GOAL. Find each line in the rows below that contains the string "from" and copy it out. Letter case counts.

AVAILABLE RECORDS.
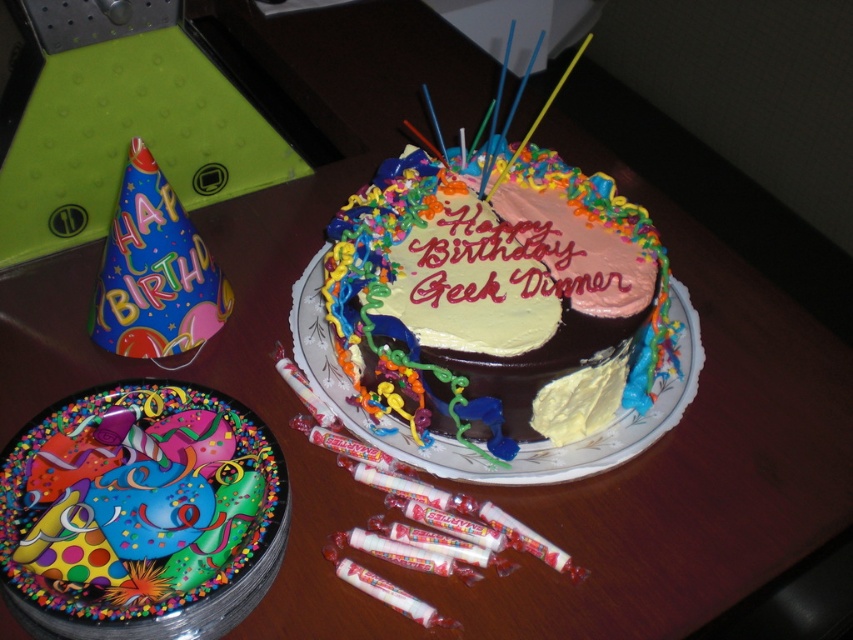
Between chocolate frosted cake at center and yellow matte frosting at center, which one appears on the right side from the viewer's perspective?

yellow matte frosting at center

How distant is chocolate frosted cake at center from yellow matte frosting at center?

chocolate frosted cake at center and yellow matte frosting at center are 13.19 centimeters apart from each other.

Who is more distant from viewer, (x=396, y=228) or (x=595, y=376)?

The point (x=396, y=228) is more distant.

Find the location of a particular element. Image resolution: width=853 pixels, height=640 pixels. chocolate frosted cake at center is located at coordinates (494, 294).

In the scene shown: Which of these two, decorative paper plate at center or yellow matte frosting at center, stands taller?

decorative paper plate at center

Does point (131, 436) lie in front of point (618, 403)?

Yes, point (131, 436) is in front of point (618, 403).

The image size is (853, 640). I want to click on decorative paper plate at center, so click(140, 515).

Who is lower down, chocolate frosted cake at center or decorative paper plate at center?

decorative paper plate at center is below.

Between chocolate frosted cake at center and decorative paper plate at center, which one is positioned higher?

Positioned higher is chocolate frosted cake at center.

Locate an element on the screen. chocolate frosted cake at center is located at coordinates (494, 294).

In order to click on chocolate frosted cake at center in this screenshot , I will do pyautogui.click(x=494, y=294).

WORKED ANSWER.
Between chocolate frosted cake at center and yellow matte frosting at center, which one appears on the right side from the viewer's perspective?
How distant is chocolate frosted cake at center from yellow matte frosting at center?
chocolate frosted cake at center and yellow matte frosting at center are 13.19 centimeters apart from each other.
Who is more distant from viewer, (x=396, y=228) or (x=595, y=376)?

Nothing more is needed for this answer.